╔══
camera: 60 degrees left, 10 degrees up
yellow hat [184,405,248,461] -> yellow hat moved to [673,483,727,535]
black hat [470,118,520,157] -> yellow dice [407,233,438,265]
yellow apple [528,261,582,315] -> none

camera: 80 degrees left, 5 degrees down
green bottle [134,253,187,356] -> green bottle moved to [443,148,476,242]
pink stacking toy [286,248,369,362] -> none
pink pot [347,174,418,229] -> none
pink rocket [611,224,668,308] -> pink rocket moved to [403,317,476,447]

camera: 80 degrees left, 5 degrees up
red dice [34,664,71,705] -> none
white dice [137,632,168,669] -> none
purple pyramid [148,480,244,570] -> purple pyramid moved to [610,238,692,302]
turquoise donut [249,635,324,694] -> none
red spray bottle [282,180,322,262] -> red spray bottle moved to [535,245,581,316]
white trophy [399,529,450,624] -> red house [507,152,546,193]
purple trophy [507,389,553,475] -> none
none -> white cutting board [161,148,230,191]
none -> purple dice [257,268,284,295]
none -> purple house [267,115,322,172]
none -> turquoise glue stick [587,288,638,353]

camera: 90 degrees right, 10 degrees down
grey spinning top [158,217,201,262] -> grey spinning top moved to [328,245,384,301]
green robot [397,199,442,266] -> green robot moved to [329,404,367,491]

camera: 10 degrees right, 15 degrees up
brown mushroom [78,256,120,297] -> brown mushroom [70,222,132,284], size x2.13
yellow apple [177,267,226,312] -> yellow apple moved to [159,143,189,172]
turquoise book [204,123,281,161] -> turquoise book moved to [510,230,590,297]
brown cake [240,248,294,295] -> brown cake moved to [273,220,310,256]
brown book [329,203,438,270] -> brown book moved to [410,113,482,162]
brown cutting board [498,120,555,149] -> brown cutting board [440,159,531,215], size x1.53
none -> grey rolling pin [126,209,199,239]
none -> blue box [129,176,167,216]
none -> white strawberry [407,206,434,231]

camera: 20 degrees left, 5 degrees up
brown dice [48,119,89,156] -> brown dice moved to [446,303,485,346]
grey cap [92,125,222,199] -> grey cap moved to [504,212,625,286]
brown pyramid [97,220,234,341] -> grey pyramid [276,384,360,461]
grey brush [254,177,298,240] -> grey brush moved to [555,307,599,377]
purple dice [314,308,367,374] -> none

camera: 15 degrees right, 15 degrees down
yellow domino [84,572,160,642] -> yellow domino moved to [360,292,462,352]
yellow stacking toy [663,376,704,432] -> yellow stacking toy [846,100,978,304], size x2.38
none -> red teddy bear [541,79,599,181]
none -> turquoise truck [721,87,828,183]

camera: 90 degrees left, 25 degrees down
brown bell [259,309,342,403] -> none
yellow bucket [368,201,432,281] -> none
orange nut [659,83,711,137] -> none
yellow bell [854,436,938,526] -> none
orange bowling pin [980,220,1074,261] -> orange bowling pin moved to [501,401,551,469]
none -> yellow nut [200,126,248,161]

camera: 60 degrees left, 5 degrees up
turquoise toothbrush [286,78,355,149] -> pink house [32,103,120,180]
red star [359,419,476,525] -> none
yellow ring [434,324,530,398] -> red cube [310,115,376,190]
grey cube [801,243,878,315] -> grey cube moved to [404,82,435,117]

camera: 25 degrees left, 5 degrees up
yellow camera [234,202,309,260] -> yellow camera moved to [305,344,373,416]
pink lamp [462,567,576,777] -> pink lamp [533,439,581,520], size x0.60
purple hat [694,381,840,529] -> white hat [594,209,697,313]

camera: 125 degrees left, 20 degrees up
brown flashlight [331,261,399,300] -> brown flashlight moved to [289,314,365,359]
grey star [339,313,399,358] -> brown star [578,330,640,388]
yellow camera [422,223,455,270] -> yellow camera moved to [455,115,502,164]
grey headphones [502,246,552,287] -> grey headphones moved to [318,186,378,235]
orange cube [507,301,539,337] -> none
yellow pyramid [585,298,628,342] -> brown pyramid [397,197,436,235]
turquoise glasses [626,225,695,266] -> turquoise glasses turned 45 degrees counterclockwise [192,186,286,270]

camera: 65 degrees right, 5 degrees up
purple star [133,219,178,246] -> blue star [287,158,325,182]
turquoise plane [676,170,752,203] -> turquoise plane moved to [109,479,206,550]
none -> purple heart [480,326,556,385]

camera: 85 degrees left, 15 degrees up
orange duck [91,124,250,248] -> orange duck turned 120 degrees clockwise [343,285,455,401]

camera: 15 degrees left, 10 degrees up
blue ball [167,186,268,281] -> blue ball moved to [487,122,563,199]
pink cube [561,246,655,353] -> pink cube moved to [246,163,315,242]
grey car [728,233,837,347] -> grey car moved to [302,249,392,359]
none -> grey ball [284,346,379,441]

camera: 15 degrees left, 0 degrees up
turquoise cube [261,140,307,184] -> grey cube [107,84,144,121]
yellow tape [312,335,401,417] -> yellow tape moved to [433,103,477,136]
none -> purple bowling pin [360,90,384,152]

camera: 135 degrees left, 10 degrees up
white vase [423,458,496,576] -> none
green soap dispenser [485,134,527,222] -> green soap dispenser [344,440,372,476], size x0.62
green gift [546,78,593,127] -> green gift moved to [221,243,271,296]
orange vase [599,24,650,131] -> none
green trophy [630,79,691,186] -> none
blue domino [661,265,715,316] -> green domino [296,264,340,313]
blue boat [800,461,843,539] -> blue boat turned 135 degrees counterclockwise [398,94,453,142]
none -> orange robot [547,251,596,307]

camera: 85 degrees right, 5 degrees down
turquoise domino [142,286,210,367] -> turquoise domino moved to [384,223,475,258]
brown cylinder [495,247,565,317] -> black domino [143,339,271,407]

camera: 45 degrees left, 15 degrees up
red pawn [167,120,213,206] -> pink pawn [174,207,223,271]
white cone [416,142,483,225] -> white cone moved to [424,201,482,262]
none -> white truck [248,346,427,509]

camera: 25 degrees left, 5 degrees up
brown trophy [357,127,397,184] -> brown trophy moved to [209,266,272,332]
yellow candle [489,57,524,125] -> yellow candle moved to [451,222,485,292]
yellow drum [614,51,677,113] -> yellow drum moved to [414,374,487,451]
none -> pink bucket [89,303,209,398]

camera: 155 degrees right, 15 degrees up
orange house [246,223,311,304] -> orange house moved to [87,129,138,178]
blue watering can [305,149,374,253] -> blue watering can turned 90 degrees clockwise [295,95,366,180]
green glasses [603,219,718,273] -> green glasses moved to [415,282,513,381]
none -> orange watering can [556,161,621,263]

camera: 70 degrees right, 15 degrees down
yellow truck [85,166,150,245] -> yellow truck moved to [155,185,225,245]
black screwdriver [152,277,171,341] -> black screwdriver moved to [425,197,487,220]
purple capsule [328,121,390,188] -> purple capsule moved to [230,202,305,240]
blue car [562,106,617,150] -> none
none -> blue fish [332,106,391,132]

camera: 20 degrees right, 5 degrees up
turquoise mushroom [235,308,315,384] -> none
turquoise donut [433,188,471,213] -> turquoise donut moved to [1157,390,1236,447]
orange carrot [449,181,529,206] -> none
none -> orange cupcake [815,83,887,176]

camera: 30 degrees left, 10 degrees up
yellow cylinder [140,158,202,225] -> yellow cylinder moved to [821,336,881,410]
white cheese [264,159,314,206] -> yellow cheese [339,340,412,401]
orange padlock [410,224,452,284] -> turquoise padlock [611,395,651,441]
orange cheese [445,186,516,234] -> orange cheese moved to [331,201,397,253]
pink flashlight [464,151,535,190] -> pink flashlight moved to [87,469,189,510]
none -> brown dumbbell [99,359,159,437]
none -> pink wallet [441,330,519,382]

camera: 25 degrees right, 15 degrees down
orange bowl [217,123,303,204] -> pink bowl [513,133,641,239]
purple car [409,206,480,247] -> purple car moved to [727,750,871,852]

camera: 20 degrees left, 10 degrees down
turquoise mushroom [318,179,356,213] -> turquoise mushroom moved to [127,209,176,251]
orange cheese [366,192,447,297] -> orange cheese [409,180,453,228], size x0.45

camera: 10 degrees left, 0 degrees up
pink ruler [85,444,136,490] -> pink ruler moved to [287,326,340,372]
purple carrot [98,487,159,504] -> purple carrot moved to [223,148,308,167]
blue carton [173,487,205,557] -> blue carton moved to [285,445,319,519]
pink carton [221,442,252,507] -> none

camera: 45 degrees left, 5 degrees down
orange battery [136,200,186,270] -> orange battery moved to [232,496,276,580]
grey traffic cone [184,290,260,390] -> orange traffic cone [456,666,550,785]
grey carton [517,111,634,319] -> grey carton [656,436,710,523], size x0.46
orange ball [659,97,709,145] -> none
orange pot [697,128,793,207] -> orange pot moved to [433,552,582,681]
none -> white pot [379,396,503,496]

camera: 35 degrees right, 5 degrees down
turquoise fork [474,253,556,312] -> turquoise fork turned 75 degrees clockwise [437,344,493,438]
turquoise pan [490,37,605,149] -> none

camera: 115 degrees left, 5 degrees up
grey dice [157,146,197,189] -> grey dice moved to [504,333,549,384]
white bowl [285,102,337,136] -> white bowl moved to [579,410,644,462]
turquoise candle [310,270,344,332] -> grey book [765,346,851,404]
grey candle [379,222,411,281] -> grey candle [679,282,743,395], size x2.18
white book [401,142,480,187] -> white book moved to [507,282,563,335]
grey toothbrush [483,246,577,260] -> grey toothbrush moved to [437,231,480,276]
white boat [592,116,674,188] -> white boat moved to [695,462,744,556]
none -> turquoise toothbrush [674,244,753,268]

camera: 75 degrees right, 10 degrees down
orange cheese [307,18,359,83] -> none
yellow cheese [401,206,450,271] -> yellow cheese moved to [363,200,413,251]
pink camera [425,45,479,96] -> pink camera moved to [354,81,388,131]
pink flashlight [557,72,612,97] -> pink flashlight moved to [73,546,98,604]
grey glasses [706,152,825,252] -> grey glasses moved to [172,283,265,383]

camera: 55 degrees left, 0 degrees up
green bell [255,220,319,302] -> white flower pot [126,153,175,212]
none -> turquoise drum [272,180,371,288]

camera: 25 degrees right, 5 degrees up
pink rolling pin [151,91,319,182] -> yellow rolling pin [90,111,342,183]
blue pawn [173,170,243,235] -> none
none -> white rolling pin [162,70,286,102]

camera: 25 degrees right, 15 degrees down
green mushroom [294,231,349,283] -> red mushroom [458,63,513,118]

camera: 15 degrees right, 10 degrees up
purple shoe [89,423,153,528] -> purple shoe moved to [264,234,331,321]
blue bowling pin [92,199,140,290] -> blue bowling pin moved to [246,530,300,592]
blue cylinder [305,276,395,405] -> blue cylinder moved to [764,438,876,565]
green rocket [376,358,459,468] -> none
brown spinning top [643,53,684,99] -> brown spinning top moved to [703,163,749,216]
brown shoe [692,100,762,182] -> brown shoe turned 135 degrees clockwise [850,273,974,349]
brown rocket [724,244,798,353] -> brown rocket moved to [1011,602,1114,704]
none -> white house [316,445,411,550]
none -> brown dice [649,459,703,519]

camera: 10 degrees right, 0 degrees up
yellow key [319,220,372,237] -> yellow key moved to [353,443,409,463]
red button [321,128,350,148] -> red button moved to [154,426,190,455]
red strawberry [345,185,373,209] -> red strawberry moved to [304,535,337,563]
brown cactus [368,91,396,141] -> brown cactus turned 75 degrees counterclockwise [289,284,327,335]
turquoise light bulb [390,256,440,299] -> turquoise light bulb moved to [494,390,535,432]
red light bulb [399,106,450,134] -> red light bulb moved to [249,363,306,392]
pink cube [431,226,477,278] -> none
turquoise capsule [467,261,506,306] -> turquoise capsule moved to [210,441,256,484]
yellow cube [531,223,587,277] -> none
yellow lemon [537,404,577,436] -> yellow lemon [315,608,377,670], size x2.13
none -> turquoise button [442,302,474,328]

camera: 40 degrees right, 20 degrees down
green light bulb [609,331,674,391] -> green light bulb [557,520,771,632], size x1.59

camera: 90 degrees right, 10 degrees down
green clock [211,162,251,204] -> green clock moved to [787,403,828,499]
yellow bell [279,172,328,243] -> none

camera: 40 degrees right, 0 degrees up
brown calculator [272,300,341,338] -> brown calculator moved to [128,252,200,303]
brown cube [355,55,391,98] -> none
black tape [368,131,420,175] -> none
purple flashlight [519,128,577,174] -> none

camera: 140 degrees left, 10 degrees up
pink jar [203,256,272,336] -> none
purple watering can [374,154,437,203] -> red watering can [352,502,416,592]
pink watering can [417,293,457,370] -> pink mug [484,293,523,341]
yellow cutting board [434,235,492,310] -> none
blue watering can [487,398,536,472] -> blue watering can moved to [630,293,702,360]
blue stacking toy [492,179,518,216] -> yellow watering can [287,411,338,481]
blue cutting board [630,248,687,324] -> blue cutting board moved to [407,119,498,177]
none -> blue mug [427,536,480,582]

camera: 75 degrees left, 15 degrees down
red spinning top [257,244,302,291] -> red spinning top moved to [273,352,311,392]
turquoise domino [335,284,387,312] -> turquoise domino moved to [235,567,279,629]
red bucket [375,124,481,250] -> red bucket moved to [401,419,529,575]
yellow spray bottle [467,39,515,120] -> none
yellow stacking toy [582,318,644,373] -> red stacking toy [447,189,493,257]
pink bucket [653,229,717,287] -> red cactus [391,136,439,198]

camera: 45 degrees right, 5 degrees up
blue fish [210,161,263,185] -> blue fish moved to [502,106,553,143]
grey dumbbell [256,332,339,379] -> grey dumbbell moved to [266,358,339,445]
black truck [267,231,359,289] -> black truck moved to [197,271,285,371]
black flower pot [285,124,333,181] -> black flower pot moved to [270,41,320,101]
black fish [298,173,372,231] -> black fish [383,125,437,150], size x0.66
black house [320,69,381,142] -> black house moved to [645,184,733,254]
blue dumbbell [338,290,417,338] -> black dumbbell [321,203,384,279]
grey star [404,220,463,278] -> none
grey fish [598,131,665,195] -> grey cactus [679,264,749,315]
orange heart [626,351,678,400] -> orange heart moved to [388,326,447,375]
╚══
WORK TO COMPLETE →
Extract from the records above the lines from the one containing "none -> orange robot [547,251,596,307]" to the one containing "camera: 70 degrees right, 15 degrees down", both lines included, exactly as they appear and with nothing else.

TASK SOLUTION →
none -> orange robot [547,251,596,307]

camera: 85 degrees right, 5 degrees down
turquoise domino [142,286,210,367] -> turquoise domino moved to [384,223,475,258]
brown cylinder [495,247,565,317] -> black domino [143,339,271,407]

camera: 45 degrees left, 15 degrees up
red pawn [167,120,213,206] -> pink pawn [174,207,223,271]
white cone [416,142,483,225] -> white cone moved to [424,201,482,262]
none -> white truck [248,346,427,509]

camera: 25 degrees left, 5 degrees up
brown trophy [357,127,397,184] -> brown trophy moved to [209,266,272,332]
yellow candle [489,57,524,125] -> yellow candle moved to [451,222,485,292]
yellow drum [614,51,677,113] -> yellow drum moved to [414,374,487,451]
none -> pink bucket [89,303,209,398]

camera: 155 degrees right, 15 degrees up
orange house [246,223,311,304] -> orange house moved to [87,129,138,178]
blue watering can [305,149,374,253] -> blue watering can turned 90 degrees clockwise [295,95,366,180]
green glasses [603,219,718,273] -> green glasses moved to [415,282,513,381]
none -> orange watering can [556,161,621,263]

camera: 70 degrees right, 15 degrees down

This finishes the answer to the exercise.